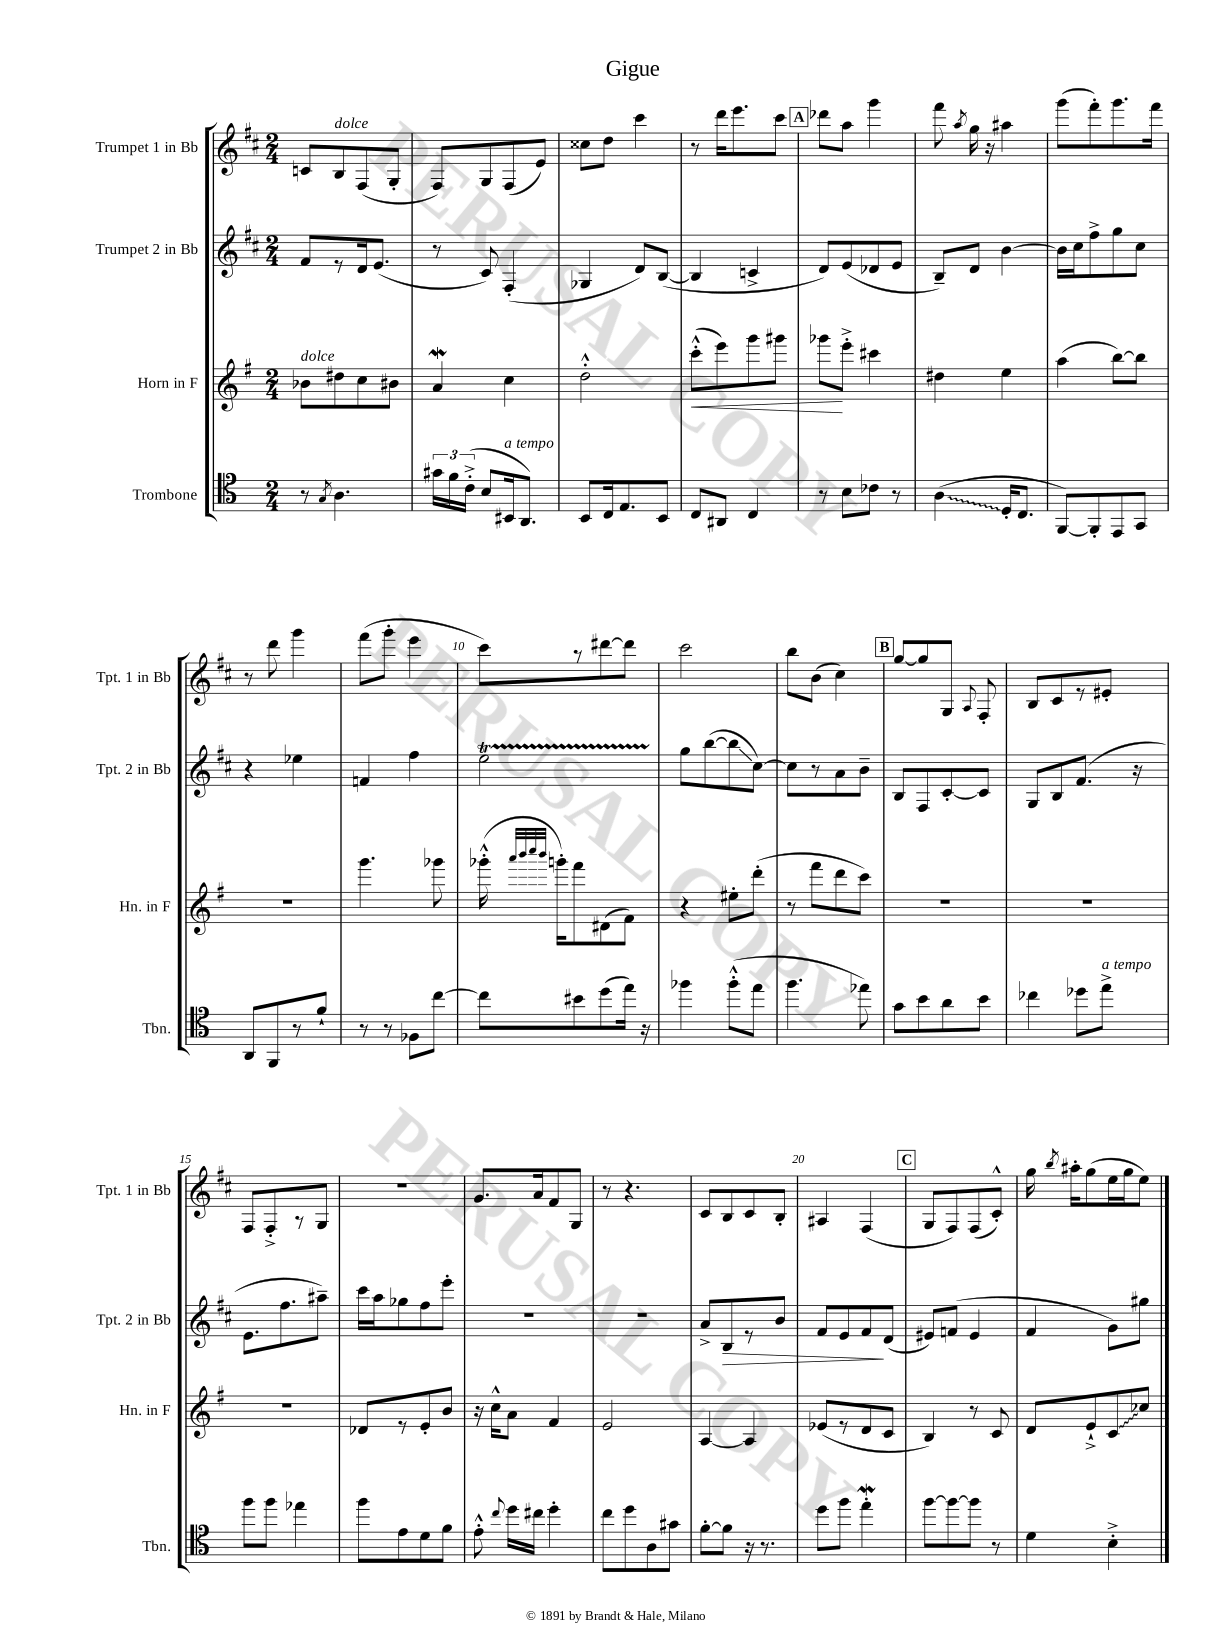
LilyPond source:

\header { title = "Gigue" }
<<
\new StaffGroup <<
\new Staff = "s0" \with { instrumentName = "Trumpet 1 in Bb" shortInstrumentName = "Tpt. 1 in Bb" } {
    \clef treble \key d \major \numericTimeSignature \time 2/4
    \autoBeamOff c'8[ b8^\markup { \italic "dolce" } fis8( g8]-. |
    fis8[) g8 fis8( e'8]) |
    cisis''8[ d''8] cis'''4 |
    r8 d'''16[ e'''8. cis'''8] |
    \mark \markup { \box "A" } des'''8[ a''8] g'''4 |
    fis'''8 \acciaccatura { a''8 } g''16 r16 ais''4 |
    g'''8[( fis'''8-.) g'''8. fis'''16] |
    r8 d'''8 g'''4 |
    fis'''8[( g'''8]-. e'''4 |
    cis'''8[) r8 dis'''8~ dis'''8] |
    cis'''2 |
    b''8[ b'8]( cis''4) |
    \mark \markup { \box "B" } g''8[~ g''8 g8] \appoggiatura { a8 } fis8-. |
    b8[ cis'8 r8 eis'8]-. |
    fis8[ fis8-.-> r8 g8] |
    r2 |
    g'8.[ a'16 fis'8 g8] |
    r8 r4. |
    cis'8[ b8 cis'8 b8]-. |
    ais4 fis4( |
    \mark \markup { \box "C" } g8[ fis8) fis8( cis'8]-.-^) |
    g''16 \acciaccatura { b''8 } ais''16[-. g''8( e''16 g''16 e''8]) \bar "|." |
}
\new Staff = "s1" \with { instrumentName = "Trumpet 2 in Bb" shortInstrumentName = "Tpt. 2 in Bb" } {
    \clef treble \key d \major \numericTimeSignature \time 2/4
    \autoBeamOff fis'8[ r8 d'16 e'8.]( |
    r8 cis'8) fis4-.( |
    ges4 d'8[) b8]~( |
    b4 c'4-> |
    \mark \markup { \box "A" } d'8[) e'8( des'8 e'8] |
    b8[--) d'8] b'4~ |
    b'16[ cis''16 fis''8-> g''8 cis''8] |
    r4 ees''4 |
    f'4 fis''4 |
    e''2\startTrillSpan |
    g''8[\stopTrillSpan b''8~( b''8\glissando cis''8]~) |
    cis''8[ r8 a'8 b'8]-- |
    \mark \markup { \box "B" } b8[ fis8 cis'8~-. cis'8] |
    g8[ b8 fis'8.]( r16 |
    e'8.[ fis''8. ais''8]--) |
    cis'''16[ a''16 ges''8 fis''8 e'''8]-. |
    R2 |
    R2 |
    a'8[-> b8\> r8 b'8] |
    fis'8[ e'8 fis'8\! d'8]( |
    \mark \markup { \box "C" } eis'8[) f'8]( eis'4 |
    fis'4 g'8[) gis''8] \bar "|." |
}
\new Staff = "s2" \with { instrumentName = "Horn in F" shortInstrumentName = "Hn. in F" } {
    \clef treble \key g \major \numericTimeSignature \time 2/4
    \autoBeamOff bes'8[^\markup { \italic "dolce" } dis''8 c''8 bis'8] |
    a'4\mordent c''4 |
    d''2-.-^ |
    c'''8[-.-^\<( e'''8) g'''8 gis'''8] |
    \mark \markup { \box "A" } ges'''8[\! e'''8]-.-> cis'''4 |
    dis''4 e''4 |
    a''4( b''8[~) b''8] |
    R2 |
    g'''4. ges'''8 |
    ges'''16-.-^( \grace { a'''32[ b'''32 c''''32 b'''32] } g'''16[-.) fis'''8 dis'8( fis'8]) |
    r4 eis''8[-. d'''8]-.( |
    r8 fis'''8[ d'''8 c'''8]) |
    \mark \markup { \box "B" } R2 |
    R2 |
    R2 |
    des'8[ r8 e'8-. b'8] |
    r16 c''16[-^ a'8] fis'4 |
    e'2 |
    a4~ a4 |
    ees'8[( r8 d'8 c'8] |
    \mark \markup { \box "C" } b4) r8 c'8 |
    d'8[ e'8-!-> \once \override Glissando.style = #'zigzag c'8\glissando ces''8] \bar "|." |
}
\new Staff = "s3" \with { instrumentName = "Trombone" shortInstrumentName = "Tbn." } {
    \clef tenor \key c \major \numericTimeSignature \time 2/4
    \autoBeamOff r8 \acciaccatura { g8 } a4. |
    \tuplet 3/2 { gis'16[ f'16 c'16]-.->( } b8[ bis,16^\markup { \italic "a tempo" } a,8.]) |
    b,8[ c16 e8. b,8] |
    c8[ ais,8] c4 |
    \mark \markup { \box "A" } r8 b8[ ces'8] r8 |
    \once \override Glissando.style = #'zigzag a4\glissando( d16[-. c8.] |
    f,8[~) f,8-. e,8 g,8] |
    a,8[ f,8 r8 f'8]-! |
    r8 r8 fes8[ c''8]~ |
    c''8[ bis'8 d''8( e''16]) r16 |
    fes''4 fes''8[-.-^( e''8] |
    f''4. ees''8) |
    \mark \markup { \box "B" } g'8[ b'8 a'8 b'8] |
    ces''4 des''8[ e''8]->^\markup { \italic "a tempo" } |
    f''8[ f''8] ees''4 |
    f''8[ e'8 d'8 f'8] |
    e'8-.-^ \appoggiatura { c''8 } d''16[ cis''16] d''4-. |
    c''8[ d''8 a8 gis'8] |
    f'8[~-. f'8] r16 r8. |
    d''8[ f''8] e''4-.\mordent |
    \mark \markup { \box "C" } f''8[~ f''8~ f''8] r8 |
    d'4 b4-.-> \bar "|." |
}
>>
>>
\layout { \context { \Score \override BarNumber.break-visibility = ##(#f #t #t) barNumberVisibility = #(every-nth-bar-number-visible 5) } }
* * *
**GIVEN EXERCISE:** Count the lines in the material above that contain the string "style", treating uppercase and lowercase as different. Give only the number.

**WRITTEN SOLUTION:** 2